ACTIVITY
Give the records back in full, exactly as they read.

**** EXCERPTED RECORDS

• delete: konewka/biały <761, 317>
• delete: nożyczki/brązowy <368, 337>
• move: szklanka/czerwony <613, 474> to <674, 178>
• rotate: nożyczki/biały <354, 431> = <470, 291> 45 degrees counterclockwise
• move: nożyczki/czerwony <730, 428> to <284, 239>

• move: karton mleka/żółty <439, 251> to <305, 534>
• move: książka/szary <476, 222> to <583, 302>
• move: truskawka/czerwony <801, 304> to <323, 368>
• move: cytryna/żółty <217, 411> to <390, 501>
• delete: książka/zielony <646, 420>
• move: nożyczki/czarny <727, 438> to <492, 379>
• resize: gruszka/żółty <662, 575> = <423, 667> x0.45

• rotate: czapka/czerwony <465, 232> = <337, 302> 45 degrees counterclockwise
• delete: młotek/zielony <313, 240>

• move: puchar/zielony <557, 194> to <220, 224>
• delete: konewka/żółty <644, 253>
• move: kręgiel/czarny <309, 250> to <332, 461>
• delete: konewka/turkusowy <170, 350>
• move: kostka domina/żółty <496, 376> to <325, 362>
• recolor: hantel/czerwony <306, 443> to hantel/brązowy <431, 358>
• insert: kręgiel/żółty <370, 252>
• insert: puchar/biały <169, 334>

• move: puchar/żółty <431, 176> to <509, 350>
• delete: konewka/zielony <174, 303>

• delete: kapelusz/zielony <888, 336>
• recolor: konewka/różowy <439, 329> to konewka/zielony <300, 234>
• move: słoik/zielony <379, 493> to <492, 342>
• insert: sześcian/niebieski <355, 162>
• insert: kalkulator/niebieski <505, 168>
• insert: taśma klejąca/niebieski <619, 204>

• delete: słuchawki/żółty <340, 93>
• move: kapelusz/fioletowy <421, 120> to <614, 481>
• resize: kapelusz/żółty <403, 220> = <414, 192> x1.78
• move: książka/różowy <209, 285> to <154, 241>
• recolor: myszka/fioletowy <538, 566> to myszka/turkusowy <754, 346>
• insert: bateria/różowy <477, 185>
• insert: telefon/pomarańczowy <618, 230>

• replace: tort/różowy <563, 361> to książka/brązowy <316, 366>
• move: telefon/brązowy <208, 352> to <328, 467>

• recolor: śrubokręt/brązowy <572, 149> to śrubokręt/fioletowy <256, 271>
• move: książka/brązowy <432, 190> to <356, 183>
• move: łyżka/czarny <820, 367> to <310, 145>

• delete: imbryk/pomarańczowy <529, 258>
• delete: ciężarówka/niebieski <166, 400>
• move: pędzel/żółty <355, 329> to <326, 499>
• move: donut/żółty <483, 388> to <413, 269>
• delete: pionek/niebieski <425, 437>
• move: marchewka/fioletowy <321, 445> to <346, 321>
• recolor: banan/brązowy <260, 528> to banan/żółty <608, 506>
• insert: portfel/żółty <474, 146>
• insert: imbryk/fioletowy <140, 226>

********

TASK RESPONSE
• delete: konewka/biały <761, 317>
• delete: nożyczki/brązowy <368, 337>
• move: szklanka/czerwony <613, 474> to <674, 178>
• rotate: nożyczki/biały <354, 431> = <470, 291> 45 degrees counterclockwise
• move: nożyczki/czerwony <730, 428> to <284, 239>

• move: karton mleka/żółty <439, 251> to <305, 534>
• move: książka/szary <476, 222> to <583, 302>
• move: truskawka/czerwony <801, 304> to <323, 368>
• move: cytryna/żółty <217, 411> to <390, 501>
• delete: książka/zielony <646, 420>
• move: nożyczki/czarny <727, 438> to <492, 379>
• resize: gruszka/żółty <662, 575> = <423, 667> x0.45

• rotate: czapka/czerwony <465, 232> = <337, 302> 45 degrees counterclockwise
• delete: młotek/zielony <313, 240>

• move: puchar/zielony <557, 194> to <220, 224>
• delete: konewka/żółty <644, 253>
• move: kręgiel/czarny <309, 250> to <332, 461>
• delete: konewka/turkusowy <170, 350>
• move: kostka domina/żółty <496, 376> to <325, 362>
• recolor: hantel/czerwony <306, 443> to hantel/brązowy <431, 358>
• insert: kręgiel/żółty <370, 252>
• insert: puchar/biały <169, 334>

• move: puchar/żółty <431, 176> to <509, 350>
• delete: konewka/zielony <174, 303>

• delete: kapelusz/zielony <888, 336>
• recolor: konewka/różowy <439, 329> to konewka/zielony <300, 234>
• move: słoik/zielony <379, 493> to <492, 342>
• insert: sześcian/niebieski <355, 162>
• insert: kalkulator/niebieski <505, 168>
• insert: taśma klejąca/niebieski <619, 204>

• delete: słuchawki/żółty <340, 93>
• move: kapelusz/fioletowy <421, 120> to <614, 481>
• resize: kapelusz/żółty <403, 220> = <414, 192> x1.78
• move: książka/różowy <209, 285> to <154, 241>
• recolor: myszka/fioletowy <538, 566> to myszka/turkusowy <754, 346>
• insert: bateria/różowy <477, 185>
• insert: telefon/pomarańczowy <618, 230>

• replace: tort/różowy <563, 361> to książka/brązowy <316, 366>
• move: telefon/brązowy <208, 352> to <328, 467>

• recolor: śrubokręt/brązowy <572, 149> to śrubokręt/fioletowy <256, 271>
• move: książka/brązowy <432, 190> to <356, 183>
• move: łyżka/czarny <820, 367> to <310, 145>

• delete: imbryk/pomarańczowy <529, 258>
• delete: ciężarówka/niebieski <166, 400>
• move: pędzel/żółty <355, 329> to <326, 499>
• move: donut/żółty <483, 388> to <413, 269>
• delete: pionek/niebieski <425, 437>
• move: marchewka/fioletowy <321, 445> to <346, 321>
• recolor: banan/brązowy <260, 528> to banan/żółty <608, 506>
• insert: portfel/żółty <474, 146>
• insert: imbryk/fioletowy <140, 226>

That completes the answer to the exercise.